WHAT TO DO
Count up the lines holding "right" in the material, then reply with only the number.

++++++++++

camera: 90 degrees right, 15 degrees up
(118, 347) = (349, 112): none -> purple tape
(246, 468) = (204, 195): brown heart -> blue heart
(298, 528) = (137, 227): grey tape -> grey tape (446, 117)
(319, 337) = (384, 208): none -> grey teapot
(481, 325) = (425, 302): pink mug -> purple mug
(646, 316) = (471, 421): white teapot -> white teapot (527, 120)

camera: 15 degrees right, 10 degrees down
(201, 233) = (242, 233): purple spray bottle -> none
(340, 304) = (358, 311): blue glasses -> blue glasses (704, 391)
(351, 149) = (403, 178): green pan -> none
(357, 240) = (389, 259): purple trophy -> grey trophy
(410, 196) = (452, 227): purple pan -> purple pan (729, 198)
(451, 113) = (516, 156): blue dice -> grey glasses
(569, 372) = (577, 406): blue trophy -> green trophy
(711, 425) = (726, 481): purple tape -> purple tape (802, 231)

++++++++++

ANSWER SPACE
2